TASK DETAILS
Return each line of the entries that mentions the word "purple".

*** PROVIDED DATA ***

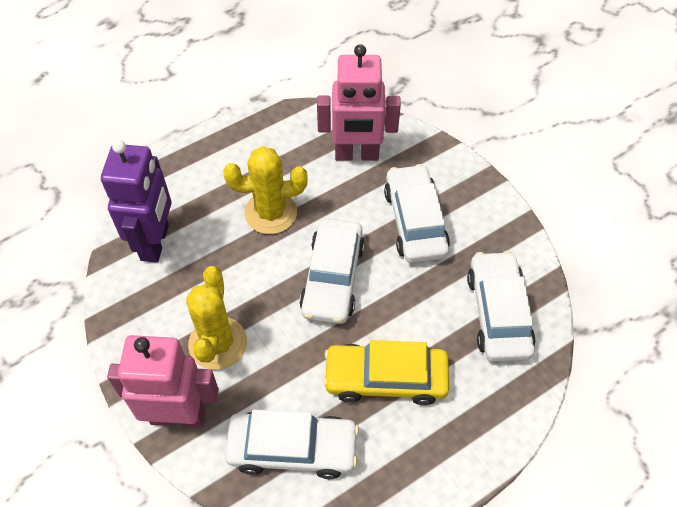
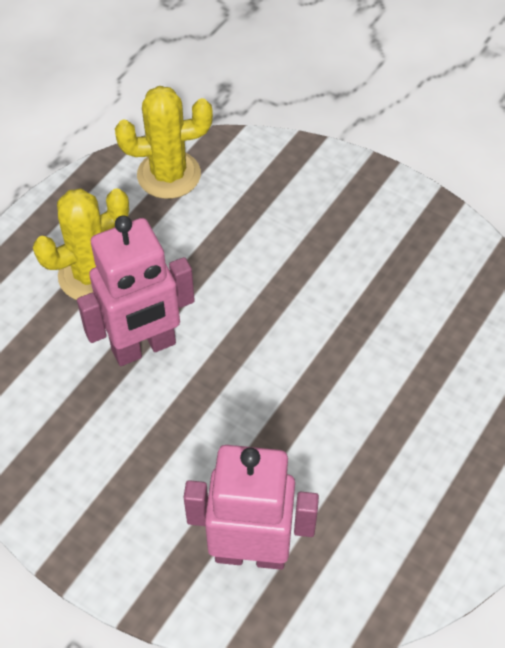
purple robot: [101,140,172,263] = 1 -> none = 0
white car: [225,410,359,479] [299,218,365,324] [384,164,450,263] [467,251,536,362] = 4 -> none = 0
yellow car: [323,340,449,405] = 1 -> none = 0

***
*** PROVIDED DATA ***

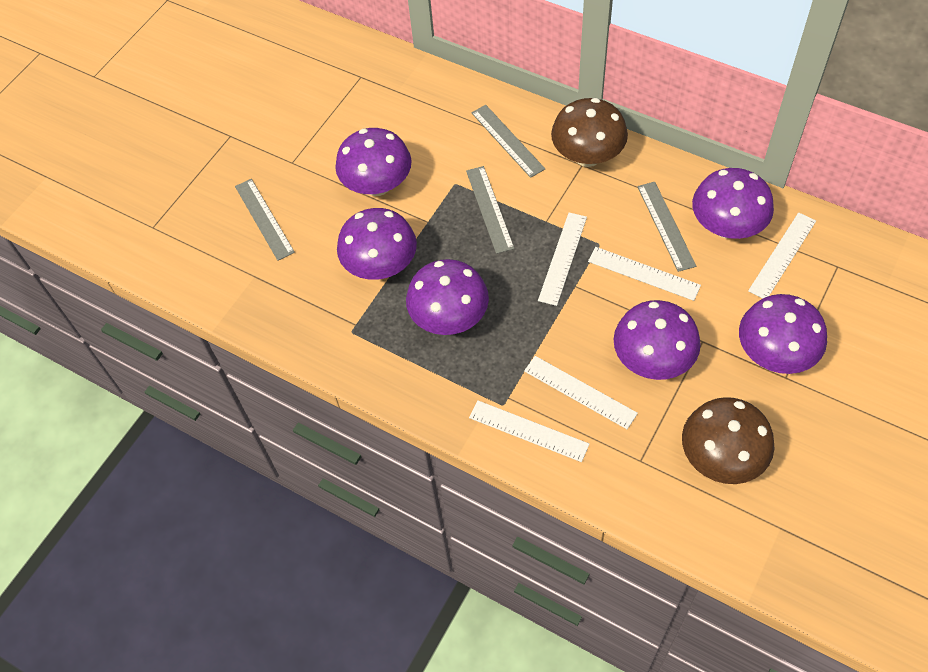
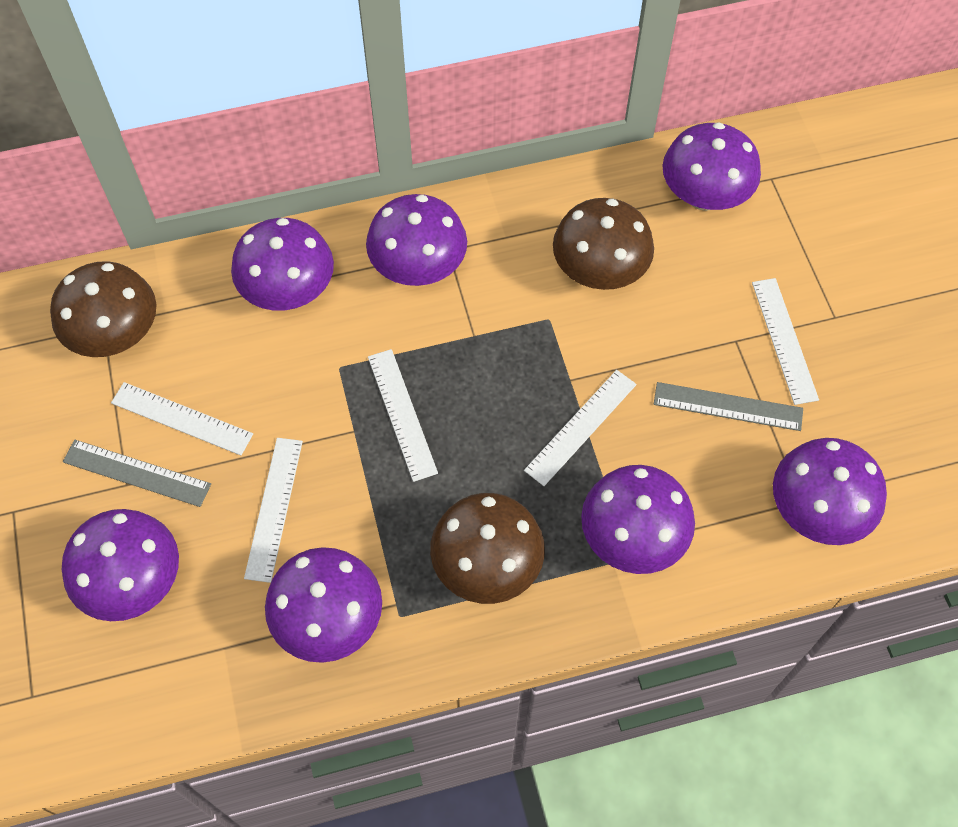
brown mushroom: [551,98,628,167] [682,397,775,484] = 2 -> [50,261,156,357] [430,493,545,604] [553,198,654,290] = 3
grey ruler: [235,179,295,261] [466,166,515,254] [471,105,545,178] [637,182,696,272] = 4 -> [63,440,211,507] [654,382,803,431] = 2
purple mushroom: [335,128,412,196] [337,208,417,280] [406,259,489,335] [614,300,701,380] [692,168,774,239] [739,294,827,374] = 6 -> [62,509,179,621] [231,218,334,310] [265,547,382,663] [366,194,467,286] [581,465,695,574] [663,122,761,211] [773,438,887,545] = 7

***

ANSWER SECTION
purple robot: [101,140,172,263] = 1 -> none = 0
purple mushroom: [335,128,412,196] [337,208,417,280] [406,259,489,335] [614,300,701,380] [692,168,774,239] [739,294,827,374] = 6 -> [62,509,179,621] [231,218,334,310] [265,547,382,663] [366,194,467,286] [581,465,695,574] [663,122,761,211] [773,438,887,545] = 7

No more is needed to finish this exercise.